Items listed in a dataset:
'''
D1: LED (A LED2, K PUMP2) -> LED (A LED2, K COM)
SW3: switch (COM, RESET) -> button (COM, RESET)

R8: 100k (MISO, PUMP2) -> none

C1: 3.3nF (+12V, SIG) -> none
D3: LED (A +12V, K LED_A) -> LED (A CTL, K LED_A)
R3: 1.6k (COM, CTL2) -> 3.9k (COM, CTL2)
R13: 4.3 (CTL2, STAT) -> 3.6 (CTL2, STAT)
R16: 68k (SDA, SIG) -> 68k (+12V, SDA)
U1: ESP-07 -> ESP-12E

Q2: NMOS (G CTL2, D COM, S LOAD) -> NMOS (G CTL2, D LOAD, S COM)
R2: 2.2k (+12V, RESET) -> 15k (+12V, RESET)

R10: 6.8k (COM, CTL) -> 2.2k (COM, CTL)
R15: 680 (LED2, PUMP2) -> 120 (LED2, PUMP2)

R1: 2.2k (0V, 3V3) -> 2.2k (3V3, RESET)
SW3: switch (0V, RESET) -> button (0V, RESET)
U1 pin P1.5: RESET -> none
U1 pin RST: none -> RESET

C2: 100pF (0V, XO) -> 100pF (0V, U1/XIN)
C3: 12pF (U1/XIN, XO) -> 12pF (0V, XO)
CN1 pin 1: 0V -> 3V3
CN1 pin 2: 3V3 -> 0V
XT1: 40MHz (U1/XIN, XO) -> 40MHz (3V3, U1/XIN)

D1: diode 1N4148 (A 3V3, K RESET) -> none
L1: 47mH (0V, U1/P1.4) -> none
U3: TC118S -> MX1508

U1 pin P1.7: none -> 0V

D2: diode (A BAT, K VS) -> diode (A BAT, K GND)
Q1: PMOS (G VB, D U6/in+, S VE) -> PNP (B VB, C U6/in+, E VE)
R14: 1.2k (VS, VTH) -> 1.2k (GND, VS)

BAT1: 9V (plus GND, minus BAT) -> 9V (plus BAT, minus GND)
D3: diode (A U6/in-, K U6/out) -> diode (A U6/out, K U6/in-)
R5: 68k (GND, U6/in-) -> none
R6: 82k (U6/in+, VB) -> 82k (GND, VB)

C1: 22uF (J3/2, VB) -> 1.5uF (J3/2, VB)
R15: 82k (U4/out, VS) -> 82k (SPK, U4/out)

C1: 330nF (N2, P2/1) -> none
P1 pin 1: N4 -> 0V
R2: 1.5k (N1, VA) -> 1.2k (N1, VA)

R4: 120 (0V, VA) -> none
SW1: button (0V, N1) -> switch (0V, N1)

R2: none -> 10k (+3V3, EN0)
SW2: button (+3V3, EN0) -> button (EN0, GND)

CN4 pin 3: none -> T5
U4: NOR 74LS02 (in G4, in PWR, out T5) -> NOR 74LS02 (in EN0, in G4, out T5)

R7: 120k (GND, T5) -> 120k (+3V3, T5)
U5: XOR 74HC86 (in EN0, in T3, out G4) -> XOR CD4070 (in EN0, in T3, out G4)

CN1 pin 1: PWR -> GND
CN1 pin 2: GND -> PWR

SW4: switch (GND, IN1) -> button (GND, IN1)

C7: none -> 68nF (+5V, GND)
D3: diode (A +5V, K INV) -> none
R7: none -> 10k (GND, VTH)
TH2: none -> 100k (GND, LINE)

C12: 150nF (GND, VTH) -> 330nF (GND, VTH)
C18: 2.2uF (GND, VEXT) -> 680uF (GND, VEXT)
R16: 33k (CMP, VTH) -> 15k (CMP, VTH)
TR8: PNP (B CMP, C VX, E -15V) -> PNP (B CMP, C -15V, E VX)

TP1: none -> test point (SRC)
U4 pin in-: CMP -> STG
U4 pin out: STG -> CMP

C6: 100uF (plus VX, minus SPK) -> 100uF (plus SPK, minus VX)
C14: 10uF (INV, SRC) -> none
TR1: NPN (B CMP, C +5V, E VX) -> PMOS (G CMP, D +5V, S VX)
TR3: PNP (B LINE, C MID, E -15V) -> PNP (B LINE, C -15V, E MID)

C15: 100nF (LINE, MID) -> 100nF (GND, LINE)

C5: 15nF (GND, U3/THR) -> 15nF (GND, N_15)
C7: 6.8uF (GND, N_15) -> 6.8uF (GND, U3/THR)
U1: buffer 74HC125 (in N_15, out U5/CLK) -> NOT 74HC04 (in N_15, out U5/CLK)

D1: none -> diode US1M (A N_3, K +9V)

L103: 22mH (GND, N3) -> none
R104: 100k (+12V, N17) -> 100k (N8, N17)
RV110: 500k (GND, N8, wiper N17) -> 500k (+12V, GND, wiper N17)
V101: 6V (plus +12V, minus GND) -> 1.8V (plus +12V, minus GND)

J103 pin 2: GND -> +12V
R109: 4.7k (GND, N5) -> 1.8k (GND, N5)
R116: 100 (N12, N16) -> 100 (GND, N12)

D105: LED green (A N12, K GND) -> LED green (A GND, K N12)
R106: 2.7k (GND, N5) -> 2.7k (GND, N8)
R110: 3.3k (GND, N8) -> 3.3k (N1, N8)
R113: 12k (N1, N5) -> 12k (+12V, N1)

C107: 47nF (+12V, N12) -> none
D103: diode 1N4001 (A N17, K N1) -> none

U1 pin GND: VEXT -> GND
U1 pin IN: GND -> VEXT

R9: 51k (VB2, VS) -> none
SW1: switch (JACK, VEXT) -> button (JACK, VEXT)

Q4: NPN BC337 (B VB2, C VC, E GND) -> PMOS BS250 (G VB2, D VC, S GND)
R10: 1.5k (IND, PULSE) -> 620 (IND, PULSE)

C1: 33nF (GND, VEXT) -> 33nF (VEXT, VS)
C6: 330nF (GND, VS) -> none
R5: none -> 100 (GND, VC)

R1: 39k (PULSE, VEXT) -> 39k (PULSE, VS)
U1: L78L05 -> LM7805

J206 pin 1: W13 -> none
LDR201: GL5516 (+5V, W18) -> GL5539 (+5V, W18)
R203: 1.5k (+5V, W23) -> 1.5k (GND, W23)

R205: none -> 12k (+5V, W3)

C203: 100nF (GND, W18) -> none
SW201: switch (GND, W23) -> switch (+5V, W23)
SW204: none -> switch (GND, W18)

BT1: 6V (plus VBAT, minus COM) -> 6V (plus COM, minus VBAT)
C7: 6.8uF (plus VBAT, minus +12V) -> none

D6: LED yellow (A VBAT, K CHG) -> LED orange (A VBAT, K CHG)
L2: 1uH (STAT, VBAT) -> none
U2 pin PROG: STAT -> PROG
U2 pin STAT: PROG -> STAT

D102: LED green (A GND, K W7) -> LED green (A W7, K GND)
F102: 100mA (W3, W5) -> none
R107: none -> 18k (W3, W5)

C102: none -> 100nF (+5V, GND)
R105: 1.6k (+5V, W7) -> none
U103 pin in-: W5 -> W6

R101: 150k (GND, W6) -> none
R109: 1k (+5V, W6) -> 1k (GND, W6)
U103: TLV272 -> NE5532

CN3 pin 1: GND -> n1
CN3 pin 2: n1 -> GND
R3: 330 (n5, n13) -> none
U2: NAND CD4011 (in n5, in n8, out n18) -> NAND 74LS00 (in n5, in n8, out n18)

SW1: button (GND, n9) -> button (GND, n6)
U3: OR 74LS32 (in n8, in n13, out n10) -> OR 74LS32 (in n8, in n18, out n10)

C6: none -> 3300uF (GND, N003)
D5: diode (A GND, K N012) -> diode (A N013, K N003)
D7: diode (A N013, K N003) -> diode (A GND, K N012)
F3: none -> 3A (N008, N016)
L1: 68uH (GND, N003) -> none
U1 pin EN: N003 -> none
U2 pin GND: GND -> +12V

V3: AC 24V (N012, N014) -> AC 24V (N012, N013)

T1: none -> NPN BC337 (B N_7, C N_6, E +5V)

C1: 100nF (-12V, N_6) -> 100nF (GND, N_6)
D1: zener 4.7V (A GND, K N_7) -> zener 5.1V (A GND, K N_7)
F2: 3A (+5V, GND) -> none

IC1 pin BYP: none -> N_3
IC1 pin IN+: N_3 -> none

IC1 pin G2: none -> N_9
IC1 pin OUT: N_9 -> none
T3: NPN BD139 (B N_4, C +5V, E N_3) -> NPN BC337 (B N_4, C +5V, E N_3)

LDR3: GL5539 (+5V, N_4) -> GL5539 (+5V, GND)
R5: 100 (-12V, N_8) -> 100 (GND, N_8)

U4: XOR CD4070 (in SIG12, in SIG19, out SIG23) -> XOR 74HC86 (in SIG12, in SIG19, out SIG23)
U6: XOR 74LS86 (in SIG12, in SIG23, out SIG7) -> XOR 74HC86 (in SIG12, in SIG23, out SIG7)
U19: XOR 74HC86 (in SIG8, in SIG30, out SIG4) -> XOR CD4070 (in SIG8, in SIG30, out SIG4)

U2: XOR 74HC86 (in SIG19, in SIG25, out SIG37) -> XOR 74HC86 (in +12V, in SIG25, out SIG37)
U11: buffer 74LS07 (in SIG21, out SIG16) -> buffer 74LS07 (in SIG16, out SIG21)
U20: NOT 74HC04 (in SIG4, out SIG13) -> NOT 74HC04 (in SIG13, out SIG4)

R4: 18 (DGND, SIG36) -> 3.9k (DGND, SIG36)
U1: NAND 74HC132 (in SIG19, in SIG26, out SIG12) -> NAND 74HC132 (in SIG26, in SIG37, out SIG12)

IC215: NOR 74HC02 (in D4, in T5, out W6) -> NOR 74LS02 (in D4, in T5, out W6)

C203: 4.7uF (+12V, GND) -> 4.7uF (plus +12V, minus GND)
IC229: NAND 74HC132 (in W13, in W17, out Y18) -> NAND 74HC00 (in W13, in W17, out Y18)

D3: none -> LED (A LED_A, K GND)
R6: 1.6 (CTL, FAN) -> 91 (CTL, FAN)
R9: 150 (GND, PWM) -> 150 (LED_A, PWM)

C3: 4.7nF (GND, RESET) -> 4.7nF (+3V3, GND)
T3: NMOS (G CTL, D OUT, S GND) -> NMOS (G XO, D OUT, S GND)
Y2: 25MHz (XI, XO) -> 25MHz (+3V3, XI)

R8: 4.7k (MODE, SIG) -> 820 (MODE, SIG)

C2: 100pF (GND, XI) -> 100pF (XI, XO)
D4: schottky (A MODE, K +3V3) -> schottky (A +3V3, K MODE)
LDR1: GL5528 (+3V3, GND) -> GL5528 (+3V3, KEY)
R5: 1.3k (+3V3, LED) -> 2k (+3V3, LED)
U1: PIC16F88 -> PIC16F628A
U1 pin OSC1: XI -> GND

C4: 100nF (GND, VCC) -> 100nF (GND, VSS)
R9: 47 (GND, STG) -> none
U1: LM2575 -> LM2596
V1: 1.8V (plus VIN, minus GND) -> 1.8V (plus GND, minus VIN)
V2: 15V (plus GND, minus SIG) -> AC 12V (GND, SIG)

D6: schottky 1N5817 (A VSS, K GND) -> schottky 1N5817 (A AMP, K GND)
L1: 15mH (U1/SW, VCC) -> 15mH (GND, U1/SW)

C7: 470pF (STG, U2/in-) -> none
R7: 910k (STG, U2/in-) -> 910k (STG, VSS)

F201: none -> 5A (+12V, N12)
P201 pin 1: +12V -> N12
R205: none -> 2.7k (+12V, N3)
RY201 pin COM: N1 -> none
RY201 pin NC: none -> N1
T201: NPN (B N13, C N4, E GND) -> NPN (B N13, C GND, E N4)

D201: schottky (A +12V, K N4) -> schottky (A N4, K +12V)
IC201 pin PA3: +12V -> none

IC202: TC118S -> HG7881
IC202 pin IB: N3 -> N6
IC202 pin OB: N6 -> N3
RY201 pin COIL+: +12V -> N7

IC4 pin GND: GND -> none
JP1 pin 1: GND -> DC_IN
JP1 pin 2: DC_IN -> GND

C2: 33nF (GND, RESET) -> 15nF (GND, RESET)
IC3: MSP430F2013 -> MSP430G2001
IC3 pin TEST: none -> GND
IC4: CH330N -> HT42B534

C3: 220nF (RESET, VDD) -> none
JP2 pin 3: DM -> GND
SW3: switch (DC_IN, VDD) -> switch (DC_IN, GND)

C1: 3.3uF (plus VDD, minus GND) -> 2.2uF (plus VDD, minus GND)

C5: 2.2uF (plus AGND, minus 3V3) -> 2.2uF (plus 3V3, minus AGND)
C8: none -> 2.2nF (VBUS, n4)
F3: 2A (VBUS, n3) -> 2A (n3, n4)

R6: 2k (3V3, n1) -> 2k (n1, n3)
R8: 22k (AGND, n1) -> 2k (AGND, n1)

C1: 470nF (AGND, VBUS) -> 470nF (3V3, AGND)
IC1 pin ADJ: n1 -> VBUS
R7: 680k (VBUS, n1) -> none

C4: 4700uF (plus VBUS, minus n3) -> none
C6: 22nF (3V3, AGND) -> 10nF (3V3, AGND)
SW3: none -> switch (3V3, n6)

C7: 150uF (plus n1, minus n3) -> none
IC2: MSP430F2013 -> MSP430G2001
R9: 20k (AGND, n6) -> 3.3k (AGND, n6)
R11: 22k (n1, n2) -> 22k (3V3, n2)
'''
**Work item**
Given the records above, restate word for word only the lines starting at the one with "R5: 68k (GND, U6/in-) -> none" and ending at the one with "J103 pin 2: GND -> +12V".

**Written solution**
R5: 68k (GND, U6/in-) -> none
R6: 82k (U6/in+, VB) -> 82k (GND, VB)

C1: 22uF (J3/2, VB) -> 1.5uF (J3/2, VB)
R15: 82k (U4/out, VS) -> 82k (SPK, U4/out)

C1: 330nF (N2, P2/1) -> none
P1 pin 1: N4 -> 0V
R2: 1.5k (N1, VA) -> 1.2k (N1, VA)

R4: 120 (0V, VA) -> none
SW1: button (0V, N1) -> switch (0V, N1)

R2: none -> 10k (+3V3, EN0)
SW2: button (+3V3, EN0) -> button (EN0, GND)

CN4 pin 3: none -> T5
U4: NOR 74LS02 (in G4, in PWR, out T5) -> NOR 74LS02 (in EN0, in G4, out T5)

R7: 120k (GND, T5) -> 120k (+3V3, T5)
U5: XOR 74HC86 (in EN0, in T3, out G4) -> XOR CD4070 (in EN0, in T3, out G4)

CN1 pin 1: PWR -> GND
CN1 pin 2: GND -> PWR

SW4: switch (GND, IN1) -> button (GND, IN1)

C7: none -> 68nF (+5V, GND)
D3: diode (A +5V, K INV) -> none
R7: none -> 10k (GND, VTH)
TH2: none -> 100k (GND, LINE)

C12: 150nF (GND, VTH) -> 330nF (GND, VTH)
C18: 2.2uF (GND, VEXT) -> 680uF (GND, VEXT)
R16: 33k (CMP, VTH) -> 15k (CMP, VTH)
TR8: PNP (B CMP, C VX, E -15V) -> PNP (B CMP, C -15V, E VX)

TP1: none -> test point (SRC)
U4 pin in-: CMP -> STG
U4 pin out: STG -> CMP

C6: 100uF (plus VX, minus SPK) -> 100uF (plus SPK, minus VX)
C14: 10uF (INV, SRC) -> none
TR1: NPN (B CMP, C +5V, E VX) -> PMOS (G CMP, D +5V, S VX)
TR3: PNP (B LINE, C MID, E -15V) -> PNP (B LINE, C -15V, E MID)

C15: 100nF (LINE, MID) -> 100nF (GND, LINE)

C5: 15nF (GND, U3/THR) -> 15nF (GND, N_15)
C7: 6.8uF (GND, N_15) -> 6.8uF (GND, U3/THR)
U1: buffer 74HC125 (in N_15, out U5/CLK) -> NOT 74HC04 (in N_15, out U5/CLK)

D1: none -> diode US1M (A N_3, K +9V)

L103: 22mH (GND, N3) -> none
R104: 100k (+12V, N17) -> 100k (N8, N17)
RV110: 500k (GND, N8, wiper N17) -> 500k (+12V, GND, wiper N17)
V101: 6V (plus +12V, minus GND) -> 1.8V (plus +12V, minus GND)

J103 pin 2: GND -> +12V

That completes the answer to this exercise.